What to produce:
Find every line in the records below that holds the word "lamp", and copy it out.

Dataset entries:
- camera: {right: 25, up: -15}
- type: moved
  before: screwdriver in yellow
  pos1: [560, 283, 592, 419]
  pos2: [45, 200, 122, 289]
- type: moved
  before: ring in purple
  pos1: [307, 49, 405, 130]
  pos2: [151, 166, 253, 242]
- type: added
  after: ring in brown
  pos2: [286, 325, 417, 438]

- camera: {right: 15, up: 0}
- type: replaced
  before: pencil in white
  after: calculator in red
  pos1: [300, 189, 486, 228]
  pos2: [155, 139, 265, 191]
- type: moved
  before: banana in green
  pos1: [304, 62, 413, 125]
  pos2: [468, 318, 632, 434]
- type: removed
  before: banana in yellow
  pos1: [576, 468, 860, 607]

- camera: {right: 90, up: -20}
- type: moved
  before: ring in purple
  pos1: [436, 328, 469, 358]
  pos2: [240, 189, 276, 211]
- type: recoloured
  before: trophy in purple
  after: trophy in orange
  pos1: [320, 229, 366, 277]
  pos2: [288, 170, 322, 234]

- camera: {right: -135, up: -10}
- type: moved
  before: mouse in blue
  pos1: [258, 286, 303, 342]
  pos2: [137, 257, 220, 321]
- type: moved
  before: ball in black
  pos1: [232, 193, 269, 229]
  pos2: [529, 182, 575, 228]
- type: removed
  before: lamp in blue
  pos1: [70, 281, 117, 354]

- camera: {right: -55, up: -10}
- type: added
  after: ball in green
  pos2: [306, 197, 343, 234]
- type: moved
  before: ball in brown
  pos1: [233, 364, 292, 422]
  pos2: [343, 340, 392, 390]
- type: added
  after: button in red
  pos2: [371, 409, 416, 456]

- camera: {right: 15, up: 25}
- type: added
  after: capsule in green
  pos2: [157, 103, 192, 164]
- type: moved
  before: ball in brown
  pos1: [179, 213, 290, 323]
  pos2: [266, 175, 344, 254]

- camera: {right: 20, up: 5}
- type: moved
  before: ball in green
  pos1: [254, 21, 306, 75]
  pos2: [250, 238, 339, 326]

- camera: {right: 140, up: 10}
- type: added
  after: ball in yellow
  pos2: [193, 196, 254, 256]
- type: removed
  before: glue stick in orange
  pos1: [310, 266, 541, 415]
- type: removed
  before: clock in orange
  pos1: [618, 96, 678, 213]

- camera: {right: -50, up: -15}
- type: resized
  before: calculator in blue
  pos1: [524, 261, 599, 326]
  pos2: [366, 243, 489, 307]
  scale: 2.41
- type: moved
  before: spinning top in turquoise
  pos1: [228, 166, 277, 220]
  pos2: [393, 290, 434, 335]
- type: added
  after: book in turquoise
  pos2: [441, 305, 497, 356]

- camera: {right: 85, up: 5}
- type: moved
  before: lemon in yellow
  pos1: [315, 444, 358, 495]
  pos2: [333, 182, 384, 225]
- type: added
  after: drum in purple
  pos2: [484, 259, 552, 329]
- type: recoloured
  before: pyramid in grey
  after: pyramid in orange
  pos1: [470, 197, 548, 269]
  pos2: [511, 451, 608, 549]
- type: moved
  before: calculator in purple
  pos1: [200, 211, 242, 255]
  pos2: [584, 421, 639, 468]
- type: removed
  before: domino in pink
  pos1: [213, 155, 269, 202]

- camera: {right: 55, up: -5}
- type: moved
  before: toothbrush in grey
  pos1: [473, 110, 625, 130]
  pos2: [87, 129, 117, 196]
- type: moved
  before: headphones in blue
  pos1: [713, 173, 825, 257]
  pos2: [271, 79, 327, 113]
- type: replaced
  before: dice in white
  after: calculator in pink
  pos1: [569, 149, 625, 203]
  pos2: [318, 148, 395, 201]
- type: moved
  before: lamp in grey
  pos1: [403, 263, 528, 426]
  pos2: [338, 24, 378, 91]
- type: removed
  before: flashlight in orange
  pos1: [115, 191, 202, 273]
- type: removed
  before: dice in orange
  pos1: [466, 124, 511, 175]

Exercise answer:
  before: lamp in blue
  before: lamp in grey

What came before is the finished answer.